DATA UNDER STUDY Start Marker

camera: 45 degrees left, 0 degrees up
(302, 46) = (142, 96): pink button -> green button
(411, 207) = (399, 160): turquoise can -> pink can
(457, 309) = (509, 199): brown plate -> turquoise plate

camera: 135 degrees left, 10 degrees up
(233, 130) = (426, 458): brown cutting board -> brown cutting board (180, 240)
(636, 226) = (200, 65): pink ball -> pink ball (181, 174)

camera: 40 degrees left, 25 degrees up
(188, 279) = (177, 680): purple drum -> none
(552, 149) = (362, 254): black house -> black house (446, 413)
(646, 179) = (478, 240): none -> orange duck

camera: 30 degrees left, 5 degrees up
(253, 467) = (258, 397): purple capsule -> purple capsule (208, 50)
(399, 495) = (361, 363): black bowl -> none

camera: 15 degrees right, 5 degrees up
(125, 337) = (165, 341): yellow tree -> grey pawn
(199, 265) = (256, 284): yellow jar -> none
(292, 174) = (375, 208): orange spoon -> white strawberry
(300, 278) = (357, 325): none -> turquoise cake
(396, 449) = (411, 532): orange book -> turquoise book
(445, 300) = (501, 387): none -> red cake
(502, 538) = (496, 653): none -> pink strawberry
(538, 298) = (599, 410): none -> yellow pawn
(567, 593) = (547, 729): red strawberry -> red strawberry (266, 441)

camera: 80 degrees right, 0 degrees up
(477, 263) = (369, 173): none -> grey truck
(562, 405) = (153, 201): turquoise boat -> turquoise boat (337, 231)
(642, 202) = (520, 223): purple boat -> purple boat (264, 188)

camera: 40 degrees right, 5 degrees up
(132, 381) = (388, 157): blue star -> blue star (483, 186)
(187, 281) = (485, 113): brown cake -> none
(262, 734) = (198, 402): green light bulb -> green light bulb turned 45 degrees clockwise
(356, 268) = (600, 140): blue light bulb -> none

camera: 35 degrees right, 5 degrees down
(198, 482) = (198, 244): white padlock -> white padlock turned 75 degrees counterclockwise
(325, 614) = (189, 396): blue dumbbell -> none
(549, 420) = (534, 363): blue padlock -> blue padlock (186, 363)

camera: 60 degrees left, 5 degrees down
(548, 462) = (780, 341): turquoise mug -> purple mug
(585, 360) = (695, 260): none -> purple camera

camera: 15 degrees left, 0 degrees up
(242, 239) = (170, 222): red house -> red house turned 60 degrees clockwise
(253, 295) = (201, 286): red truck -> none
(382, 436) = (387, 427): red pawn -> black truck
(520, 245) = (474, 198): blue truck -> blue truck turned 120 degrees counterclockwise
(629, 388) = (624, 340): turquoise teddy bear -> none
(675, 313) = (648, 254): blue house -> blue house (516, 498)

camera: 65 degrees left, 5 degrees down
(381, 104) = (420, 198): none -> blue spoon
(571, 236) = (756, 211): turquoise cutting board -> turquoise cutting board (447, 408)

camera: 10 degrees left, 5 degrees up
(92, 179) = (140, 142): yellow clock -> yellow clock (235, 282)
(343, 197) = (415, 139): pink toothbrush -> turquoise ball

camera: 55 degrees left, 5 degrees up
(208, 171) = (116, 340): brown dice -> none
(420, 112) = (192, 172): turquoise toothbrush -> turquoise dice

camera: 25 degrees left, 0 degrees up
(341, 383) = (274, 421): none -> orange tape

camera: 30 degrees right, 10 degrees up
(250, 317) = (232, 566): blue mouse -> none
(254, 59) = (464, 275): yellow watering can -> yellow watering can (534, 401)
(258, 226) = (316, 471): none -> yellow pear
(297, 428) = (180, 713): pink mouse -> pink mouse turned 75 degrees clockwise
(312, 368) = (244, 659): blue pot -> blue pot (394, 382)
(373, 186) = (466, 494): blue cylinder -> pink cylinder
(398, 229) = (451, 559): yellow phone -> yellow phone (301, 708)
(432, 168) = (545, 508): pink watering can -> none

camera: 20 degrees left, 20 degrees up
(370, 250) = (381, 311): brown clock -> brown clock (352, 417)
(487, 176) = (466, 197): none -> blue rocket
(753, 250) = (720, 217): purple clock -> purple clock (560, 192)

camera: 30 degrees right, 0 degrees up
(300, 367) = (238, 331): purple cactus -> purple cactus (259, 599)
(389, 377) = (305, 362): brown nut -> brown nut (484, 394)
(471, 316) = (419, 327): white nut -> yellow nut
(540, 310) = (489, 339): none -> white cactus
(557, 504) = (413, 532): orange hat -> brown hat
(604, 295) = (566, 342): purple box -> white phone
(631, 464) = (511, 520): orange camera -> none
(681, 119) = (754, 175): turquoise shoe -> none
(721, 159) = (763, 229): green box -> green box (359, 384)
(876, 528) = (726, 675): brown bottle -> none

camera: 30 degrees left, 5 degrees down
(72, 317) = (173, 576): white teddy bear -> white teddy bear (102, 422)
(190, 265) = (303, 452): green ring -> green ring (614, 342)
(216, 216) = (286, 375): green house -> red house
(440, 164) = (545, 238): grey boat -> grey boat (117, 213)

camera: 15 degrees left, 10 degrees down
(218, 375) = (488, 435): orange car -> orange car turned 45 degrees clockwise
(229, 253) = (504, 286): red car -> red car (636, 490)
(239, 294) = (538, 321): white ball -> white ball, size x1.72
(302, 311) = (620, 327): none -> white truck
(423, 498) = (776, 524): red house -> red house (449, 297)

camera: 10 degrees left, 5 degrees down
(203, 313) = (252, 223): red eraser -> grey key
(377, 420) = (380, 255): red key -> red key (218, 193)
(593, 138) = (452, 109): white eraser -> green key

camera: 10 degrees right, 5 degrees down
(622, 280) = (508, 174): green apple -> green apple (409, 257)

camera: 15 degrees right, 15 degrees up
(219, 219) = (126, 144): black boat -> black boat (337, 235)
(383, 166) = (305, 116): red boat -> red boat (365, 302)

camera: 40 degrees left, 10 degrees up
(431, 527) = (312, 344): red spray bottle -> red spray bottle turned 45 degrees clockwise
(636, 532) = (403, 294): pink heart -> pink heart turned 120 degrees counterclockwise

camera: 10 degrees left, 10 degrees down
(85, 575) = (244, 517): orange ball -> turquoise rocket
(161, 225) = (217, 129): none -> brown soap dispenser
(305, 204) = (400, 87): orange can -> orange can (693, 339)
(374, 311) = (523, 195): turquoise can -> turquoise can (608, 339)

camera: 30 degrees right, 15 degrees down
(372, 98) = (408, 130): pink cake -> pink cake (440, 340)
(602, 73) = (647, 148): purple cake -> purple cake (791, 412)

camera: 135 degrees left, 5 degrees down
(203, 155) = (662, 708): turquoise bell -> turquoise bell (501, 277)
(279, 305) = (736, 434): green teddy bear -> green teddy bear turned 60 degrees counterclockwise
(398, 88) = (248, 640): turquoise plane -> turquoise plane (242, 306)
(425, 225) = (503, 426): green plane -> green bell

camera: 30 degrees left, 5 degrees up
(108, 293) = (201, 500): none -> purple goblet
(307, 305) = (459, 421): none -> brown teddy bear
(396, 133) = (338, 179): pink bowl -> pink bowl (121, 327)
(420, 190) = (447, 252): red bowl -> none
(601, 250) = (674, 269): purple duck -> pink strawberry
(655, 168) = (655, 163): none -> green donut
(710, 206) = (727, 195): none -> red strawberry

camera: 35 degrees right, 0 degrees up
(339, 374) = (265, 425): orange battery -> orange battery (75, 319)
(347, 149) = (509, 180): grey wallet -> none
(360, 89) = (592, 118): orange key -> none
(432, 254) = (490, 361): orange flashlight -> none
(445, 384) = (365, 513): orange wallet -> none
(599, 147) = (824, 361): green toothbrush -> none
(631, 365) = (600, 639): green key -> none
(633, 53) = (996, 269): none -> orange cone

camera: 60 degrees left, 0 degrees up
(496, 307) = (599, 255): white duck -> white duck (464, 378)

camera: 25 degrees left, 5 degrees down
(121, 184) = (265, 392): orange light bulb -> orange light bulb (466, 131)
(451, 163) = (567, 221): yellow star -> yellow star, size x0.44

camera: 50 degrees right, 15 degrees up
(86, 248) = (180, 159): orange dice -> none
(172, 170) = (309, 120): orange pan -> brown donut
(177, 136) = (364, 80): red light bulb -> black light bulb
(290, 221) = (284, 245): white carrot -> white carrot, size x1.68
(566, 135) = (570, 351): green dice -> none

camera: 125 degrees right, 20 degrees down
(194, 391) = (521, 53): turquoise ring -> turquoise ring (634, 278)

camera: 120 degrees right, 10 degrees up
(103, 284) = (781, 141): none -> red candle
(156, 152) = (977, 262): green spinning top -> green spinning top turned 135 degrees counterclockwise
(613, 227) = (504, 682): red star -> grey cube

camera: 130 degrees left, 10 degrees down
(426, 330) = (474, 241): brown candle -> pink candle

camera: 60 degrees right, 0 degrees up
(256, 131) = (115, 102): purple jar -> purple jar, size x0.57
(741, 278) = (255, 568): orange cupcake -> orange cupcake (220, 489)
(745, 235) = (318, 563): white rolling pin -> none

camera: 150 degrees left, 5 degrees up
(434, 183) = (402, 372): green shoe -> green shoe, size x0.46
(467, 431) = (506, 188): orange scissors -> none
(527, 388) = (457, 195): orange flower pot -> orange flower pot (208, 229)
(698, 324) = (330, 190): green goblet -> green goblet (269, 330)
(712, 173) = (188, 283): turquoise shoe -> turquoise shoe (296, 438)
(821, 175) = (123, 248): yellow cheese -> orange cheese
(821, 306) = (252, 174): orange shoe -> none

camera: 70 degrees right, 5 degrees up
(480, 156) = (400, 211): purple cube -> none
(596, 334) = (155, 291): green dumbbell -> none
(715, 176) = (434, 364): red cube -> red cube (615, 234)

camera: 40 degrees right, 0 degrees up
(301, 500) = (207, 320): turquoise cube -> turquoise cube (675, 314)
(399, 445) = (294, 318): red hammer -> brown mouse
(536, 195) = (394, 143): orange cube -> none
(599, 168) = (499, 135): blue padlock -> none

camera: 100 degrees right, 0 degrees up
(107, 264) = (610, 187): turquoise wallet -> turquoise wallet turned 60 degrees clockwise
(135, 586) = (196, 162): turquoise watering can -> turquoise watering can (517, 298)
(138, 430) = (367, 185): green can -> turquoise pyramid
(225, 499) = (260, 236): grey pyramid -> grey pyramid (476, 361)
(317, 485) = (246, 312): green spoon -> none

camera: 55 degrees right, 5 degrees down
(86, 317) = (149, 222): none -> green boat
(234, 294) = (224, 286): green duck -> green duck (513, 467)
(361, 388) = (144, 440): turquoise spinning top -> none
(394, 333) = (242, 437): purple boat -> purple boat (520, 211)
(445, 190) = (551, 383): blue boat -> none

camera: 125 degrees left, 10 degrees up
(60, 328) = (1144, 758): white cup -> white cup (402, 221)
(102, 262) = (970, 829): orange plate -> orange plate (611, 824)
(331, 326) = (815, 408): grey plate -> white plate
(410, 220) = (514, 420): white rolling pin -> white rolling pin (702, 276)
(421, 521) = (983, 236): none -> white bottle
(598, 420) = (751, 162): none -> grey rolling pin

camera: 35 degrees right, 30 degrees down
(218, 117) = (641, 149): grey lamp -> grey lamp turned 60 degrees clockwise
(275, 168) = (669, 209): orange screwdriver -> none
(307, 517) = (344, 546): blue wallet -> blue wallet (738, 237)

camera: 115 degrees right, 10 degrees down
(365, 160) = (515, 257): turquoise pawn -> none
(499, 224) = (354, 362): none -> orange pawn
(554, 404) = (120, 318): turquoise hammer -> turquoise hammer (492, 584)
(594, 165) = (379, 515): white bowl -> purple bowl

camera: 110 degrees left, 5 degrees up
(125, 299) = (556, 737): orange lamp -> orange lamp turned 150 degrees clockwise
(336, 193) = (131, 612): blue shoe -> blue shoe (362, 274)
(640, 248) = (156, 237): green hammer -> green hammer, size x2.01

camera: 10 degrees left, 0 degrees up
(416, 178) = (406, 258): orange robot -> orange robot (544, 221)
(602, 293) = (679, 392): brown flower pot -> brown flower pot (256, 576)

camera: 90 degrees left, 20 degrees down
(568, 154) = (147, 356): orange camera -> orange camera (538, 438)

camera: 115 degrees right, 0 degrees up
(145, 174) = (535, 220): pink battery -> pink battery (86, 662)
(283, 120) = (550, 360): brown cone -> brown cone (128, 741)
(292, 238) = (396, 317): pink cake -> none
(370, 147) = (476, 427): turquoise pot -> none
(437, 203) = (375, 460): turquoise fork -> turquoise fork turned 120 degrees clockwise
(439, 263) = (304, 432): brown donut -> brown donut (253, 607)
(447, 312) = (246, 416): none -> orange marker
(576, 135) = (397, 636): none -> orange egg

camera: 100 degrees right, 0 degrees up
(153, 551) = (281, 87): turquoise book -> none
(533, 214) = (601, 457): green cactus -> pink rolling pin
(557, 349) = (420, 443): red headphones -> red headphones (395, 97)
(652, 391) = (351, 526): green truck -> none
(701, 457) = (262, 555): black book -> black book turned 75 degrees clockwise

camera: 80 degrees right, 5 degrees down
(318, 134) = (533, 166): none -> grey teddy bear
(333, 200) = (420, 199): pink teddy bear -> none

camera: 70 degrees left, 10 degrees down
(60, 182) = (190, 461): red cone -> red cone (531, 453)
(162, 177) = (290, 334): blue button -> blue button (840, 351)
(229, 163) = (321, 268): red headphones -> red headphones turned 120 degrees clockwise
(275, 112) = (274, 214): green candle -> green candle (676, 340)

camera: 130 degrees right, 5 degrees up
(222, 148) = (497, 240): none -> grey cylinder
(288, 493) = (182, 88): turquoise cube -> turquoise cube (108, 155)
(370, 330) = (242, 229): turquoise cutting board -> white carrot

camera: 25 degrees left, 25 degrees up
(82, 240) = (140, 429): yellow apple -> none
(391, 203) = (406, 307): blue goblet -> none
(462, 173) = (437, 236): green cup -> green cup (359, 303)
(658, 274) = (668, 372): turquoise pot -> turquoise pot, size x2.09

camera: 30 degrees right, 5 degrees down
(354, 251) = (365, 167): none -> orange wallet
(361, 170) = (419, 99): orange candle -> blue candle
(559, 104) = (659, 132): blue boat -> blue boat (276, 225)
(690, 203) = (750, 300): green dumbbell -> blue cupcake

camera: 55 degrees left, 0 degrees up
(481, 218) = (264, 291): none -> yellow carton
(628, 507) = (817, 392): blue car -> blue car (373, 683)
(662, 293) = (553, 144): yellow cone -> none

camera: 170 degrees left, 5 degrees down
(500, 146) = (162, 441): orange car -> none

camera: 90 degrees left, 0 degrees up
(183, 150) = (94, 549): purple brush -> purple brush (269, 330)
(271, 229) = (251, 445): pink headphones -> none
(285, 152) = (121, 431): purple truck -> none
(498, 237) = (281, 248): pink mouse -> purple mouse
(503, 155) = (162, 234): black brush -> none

DATA UNDER STUDY End Marker

* _WHAT THE TASK ASKS_
Within the material above, output exactly the lines from the one with "(307, 305) = (459, 421): none" through the one with "(566, 135) = (570, 351): green dice -> none", end lines included, and nothing besides.

* _TASK SOLUTION_
(307, 305) = (459, 421): none -> brown teddy bear
(396, 133) = (338, 179): pink bowl -> pink bowl (121, 327)
(420, 190) = (447, 252): red bowl -> none
(601, 250) = (674, 269): purple duck -> pink strawberry
(655, 168) = (655, 163): none -> green donut
(710, 206) = (727, 195): none -> red strawberry

camera: 35 degrees right, 0 degrees up
(339, 374) = (265, 425): orange battery -> orange battery (75, 319)
(347, 149) = (509, 180): grey wallet -> none
(360, 89) = (592, 118): orange key -> none
(432, 254) = (490, 361): orange flashlight -> none
(445, 384) = (365, 513): orange wallet -> none
(599, 147) = (824, 361): green toothbrush -> none
(631, 365) = (600, 639): green key -> none
(633, 53) = (996, 269): none -> orange cone

camera: 60 degrees left, 0 degrees up
(496, 307) = (599, 255): white duck -> white duck (464, 378)

camera: 25 degrees left, 5 degrees down
(121, 184) = (265, 392): orange light bulb -> orange light bulb (466, 131)
(451, 163) = (567, 221): yellow star -> yellow star, size x0.44

camera: 50 degrees right, 15 degrees up
(86, 248) = (180, 159): orange dice -> none
(172, 170) = (309, 120): orange pan -> brown donut
(177, 136) = (364, 80): red light bulb -> black light bulb
(290, 221) = (284, 245): white carrot -> white carrot, size x1.68
(566, 135) = (570, 351): green dice -> none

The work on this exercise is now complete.